**Study material:**
%%
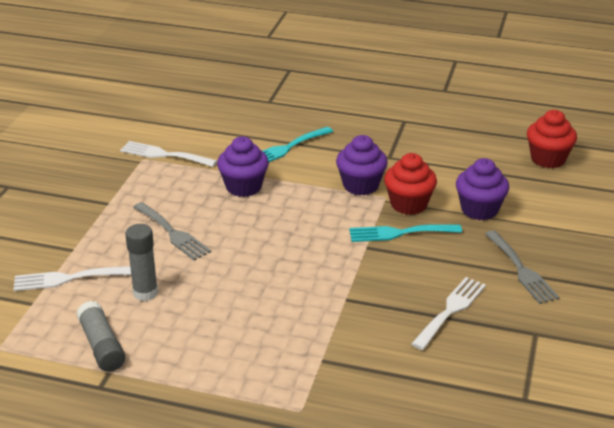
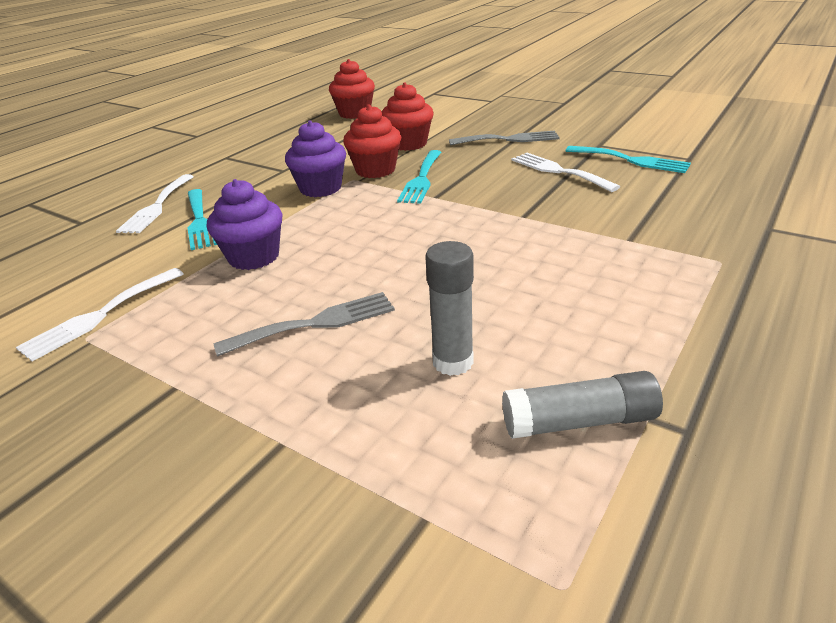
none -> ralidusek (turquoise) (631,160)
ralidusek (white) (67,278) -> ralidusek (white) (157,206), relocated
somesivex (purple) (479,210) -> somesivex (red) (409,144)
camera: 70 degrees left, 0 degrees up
%%
%%
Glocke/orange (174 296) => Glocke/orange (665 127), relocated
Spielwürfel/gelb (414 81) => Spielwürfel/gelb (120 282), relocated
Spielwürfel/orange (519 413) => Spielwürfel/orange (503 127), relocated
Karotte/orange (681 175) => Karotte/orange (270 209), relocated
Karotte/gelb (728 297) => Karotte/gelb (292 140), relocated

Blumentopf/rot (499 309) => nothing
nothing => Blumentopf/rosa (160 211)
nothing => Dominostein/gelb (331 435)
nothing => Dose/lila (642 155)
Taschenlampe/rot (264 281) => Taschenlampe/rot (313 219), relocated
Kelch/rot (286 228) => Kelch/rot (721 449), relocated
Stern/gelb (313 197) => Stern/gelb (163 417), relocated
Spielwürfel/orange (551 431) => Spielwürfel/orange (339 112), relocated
%%
**Task details:**
Quote the data above from the line containing "Glocke/orange (174 296)" to the line containing "Karotte/orange (681 175)", inclusive, and stop.

**Response:**
Glocke/orange (174 296) => Glocke/orange (665 127), relocated
Spielwürfel/gelb (414 81) => Spielwürfel/gelb (120 282), relocated
Spielwürfel/orange (519 413) => Spielwürfel/orange (503 127), relocated
Karotte/orange (681 175) => Karotte/orange (270 209), relocated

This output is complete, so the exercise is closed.